### Instructions for the task
Output, word for word, every line from the line with "D1: diode 1N914" through the final line of the data below.

### Records shown
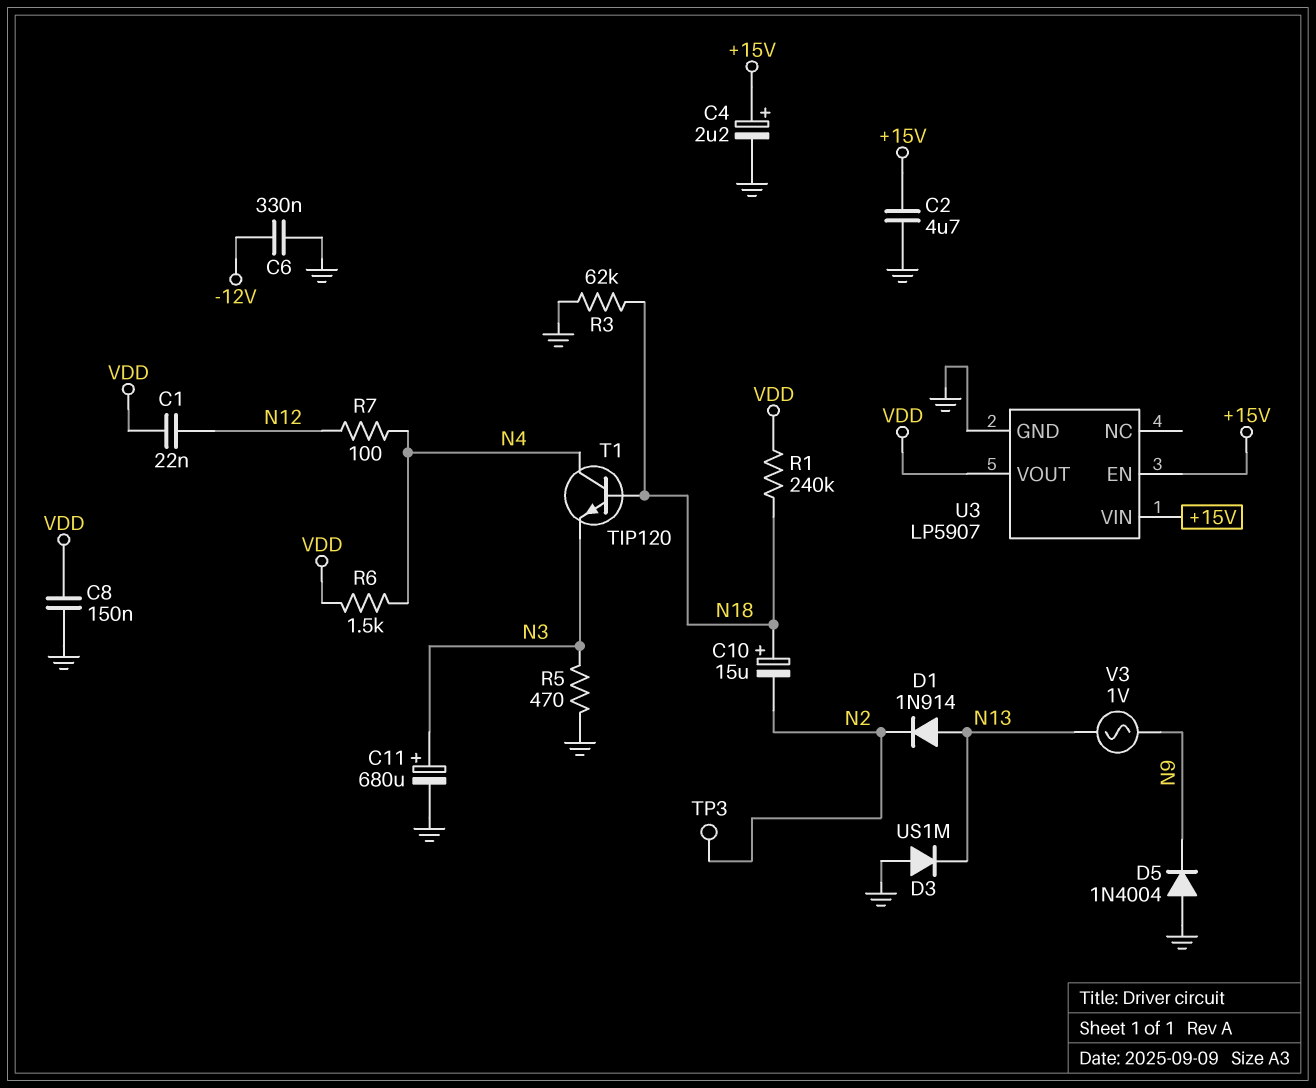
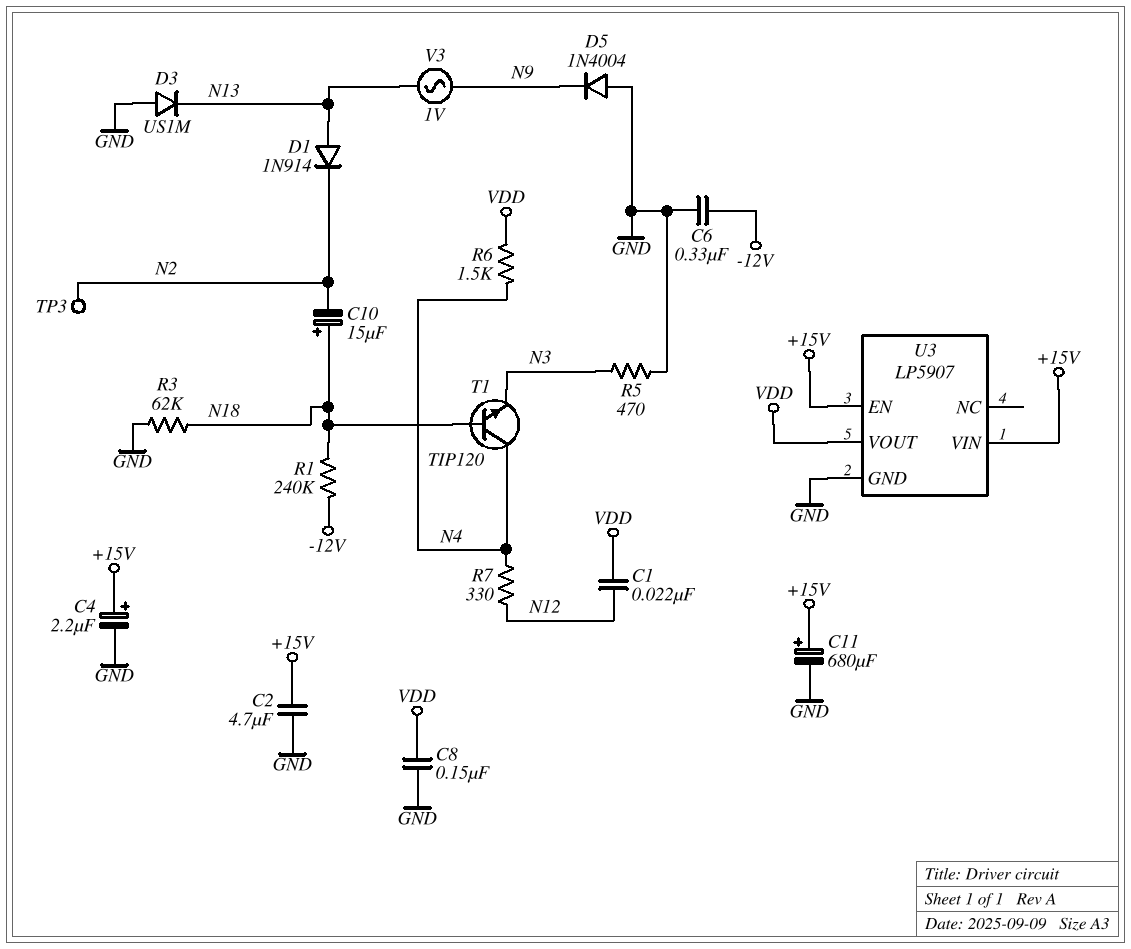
C11: 680uF (plus N3, minus GND) -> 680uF (plus +15V, minus GND)
R1: 240k (N18, VDD) -> 240k (-12V, N18)
R7: 100 (N4, N12) -> 330 (N4, N12)

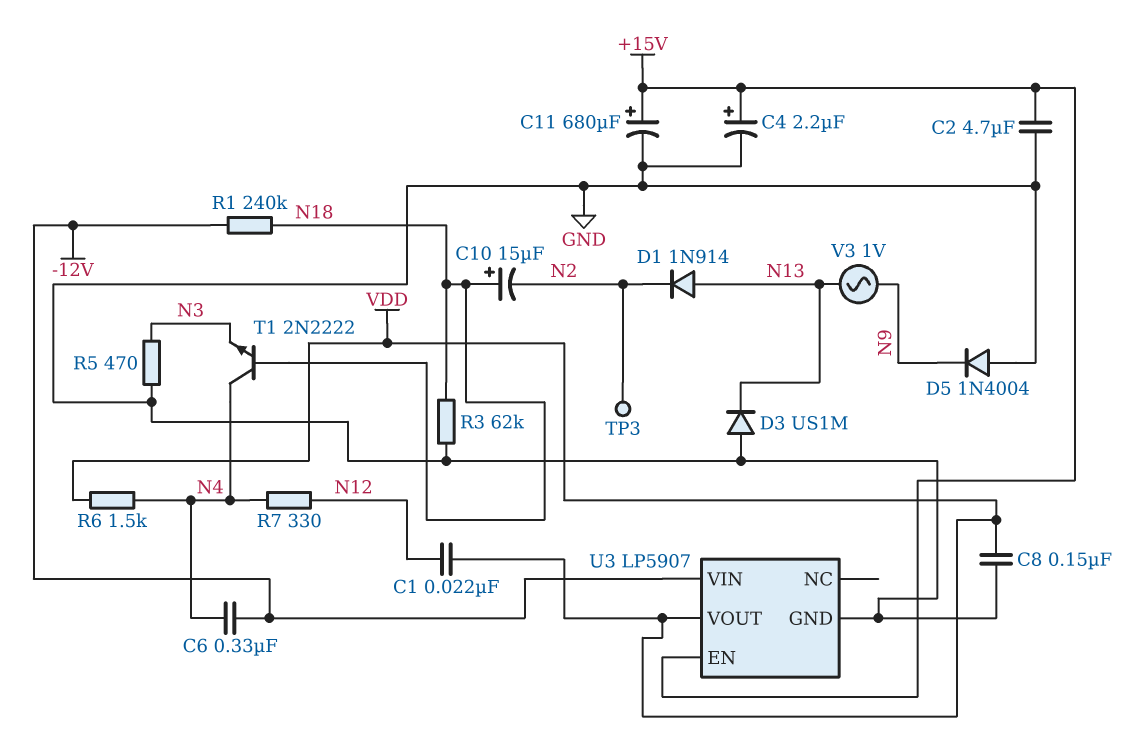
C6: 330nF (-12V, GND) -> 330nF (-12V, N4)
T1: NPN TIP120 (B N18, C N4, E N3) -> NPN 2N2222 (B N18, C N4, E N3)
U3 pin VIN: +15V -> -12V

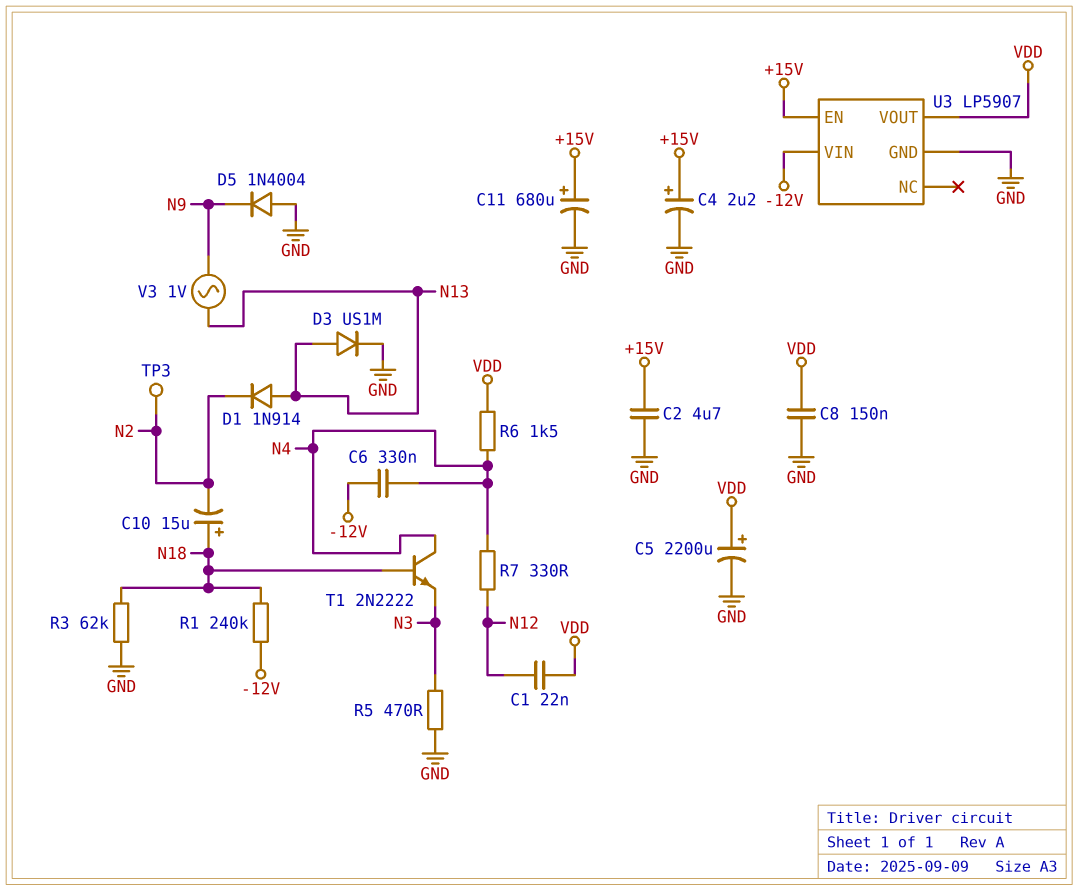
C5: none -> 2200uF (plus VDD, minus GND)
D3: diode US1M (A GND, K N13) -> diode US1M (A N13, K GND)

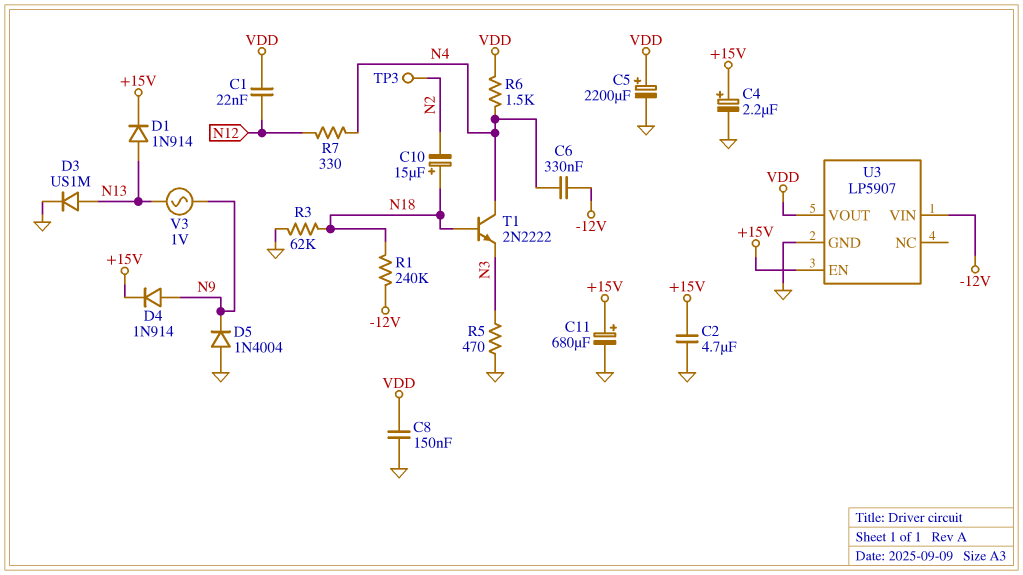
D1: diode 1N914 (A N13, K N2) -> diode 1N914 (A N13, K +15V)
D4: none -> diode 1N914 (A N9, K +15V)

### Task answer
D1: diode 1N914 (A N13, K N2) -> diode 1N914 (A N13, K +15V)
D4: none -> diode 1N914 (A N9, K +15V)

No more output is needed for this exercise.